───── GIVEN DATA

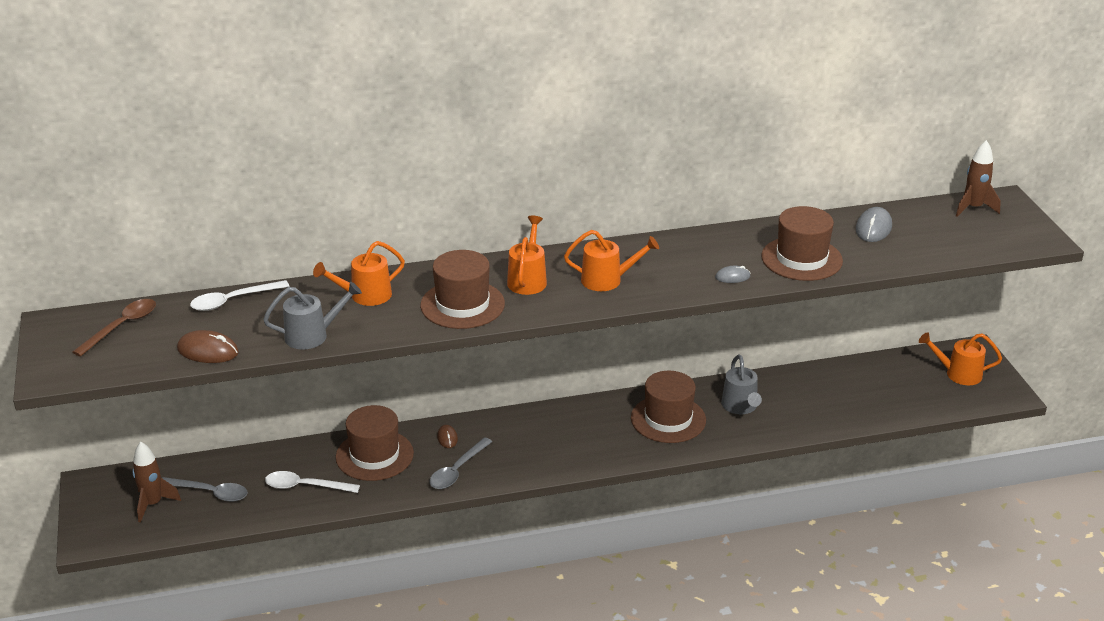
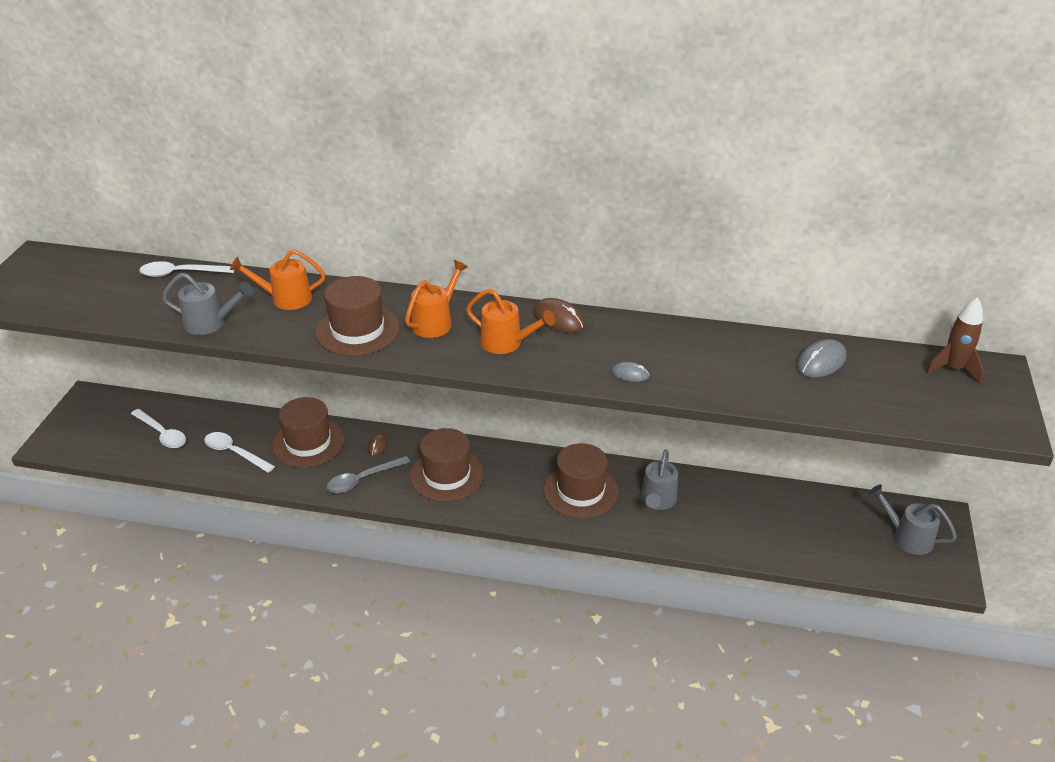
camera: 25 degrees right, 5 degrees up
(122, 327) = (80, 273): brown spoon -> none
(153, 504) = (115, 429): brown rocket -> none
(208, 351) = (119, 313): brown mouse -> brown mouse (558, 319)
(210, 493) = (162, 434): grey spoon -> white spoon
(801, 259) = (717, 374): brown hat -> brown hat (447, 475)
(958, 374) = (907, 537): orange watering can -> grey watering can

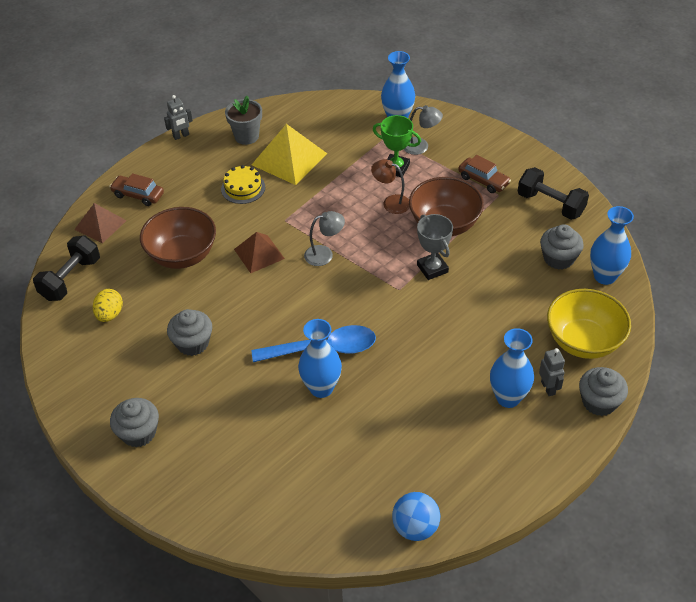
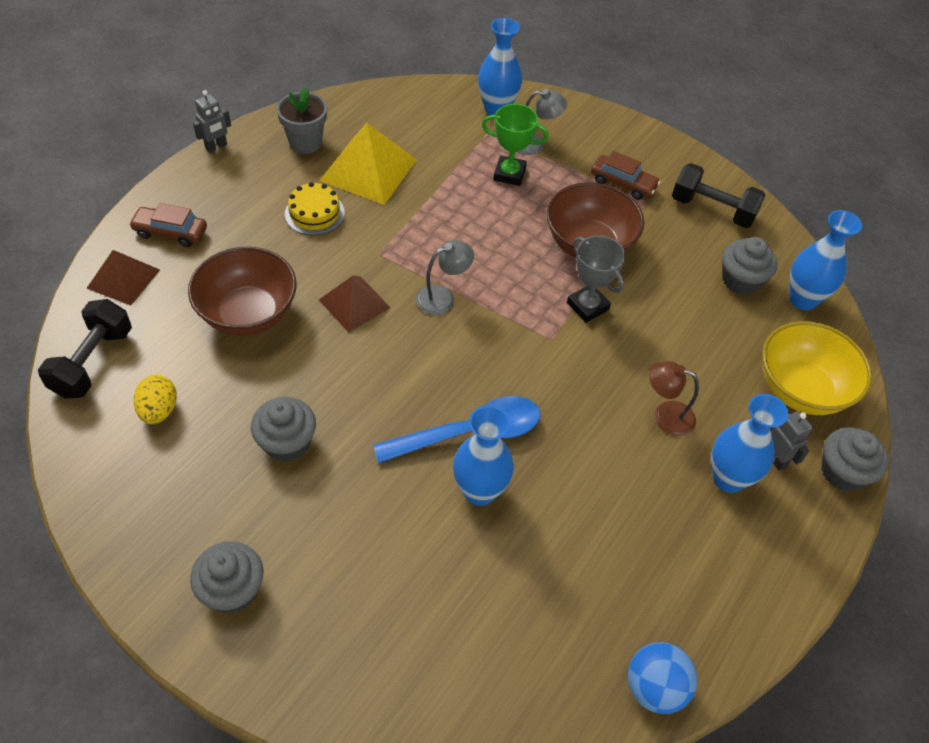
camera: 15 degrees left, 5 degrees up
(391, 202) = (514, 220): brown lamp -> brown lamp (665, 416)

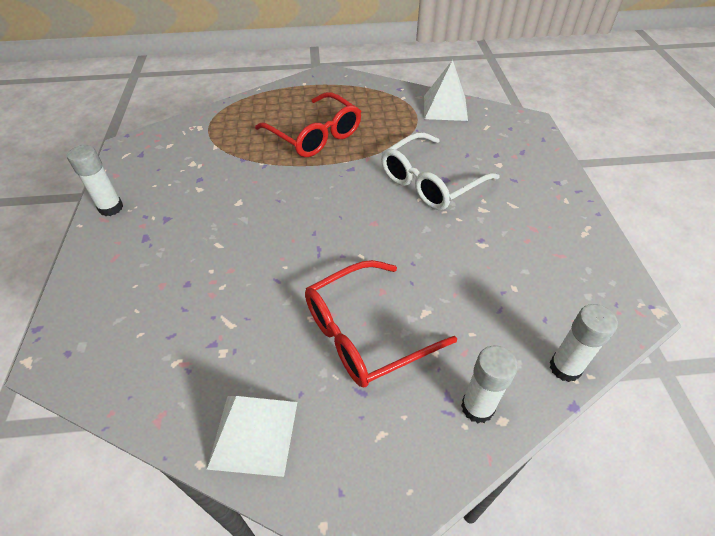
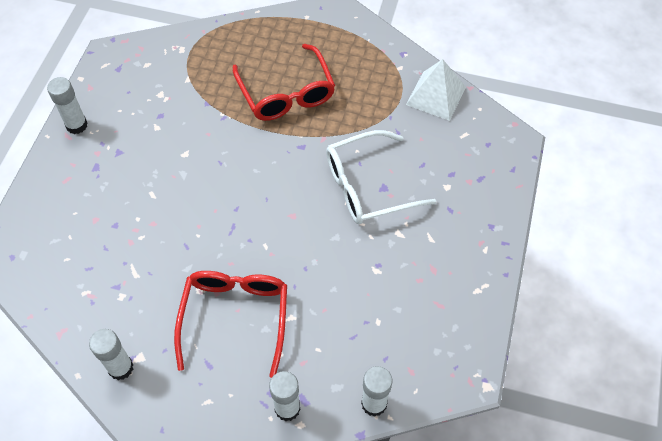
camera: 20 degrees right, 10 degrees up
(254, 434) = (120, 368): white pyramid -> white glue stick
(366, 332) = (235, 318): red glasses -> red glasses turned 105 degrees clockwise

──────────

:: EXERCISE OBJECTIVE ::
In the answer, retype exactly and only the lines from the one holding "(801, 259) = (717, 374): brown" through the end of the listing, keeping both ends and dropping every picture.

:: OUTPUT BELOW ::
(801, 259) = (717, 374): brown hat -> brown hat (447, 475)
(958, 374) = (907, 537): orange watering can -> grey watering can

camera: 15 degrees left, 5 degrees up
(391, 202) = (514, 220): brown lamp -> brown lamp (665, 416)

camera: 20 degrees right, 10 degrees up
(254, 434) = (120, 368): white pyramid -> white glue stick
(366, 332) = (235, 318): red glasses -> red glasses turned 105 degrees clockwise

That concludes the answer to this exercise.